**What is expected:**
Repeat the entries below exactly as they appear, with no pictures.

Excerpts from a dataset:
══════════════════════════════
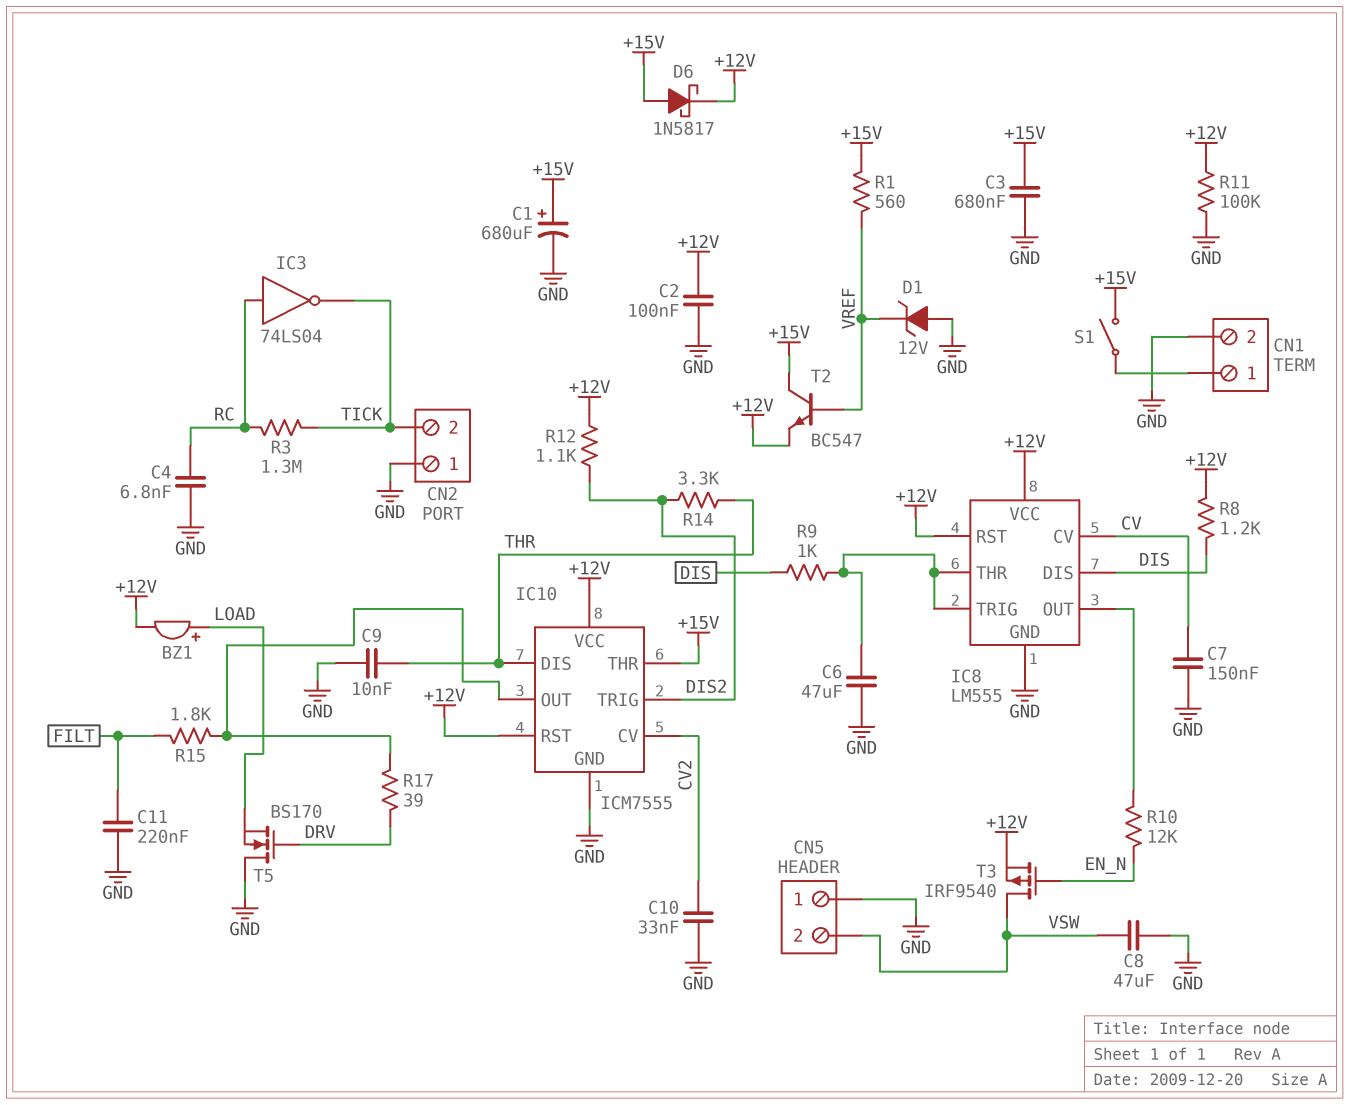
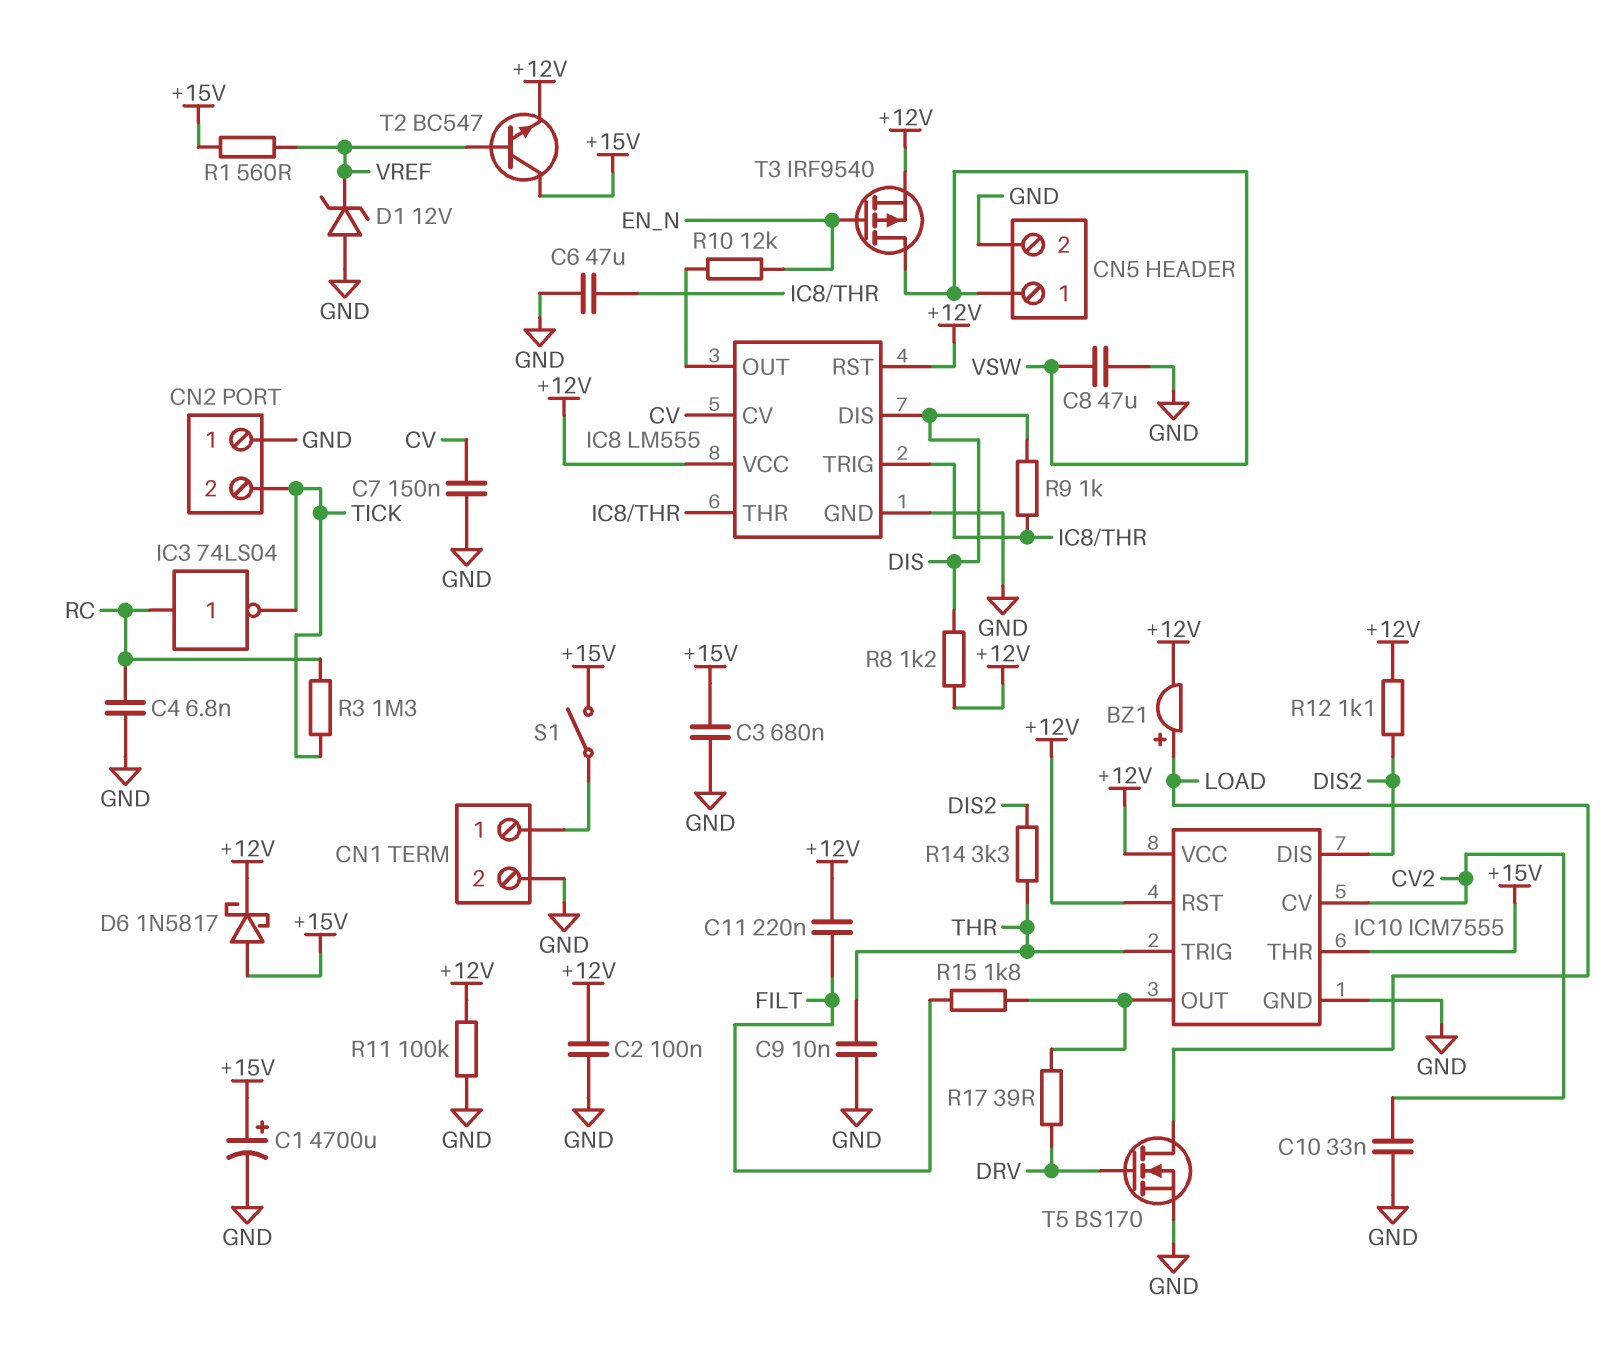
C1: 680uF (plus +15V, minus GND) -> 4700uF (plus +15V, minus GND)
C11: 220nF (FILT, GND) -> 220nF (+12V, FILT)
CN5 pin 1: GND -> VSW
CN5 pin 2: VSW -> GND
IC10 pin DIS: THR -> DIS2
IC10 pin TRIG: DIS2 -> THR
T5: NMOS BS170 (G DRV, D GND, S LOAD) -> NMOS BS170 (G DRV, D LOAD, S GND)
══════════════════════════════
**Response for this exercise:**
C1: 680uF (plus +15V, minus GND) -> 4700uF (plus +15V, minus GND)
C11: 220nF (FILT, GND) -> 220nF (+12V, FILT)
CN5 pin 1: GND -> VSW
CN5 pin 2: VSW -> GND
IC10 pin DIS: THR -> DIS2
IC10 pin TRIG: DIS2 -> THR
T5: NMOS BS170 (G DRV, D GND, S LOAD) -> NMOS BS170 (G DRV, D LOAD, S GND)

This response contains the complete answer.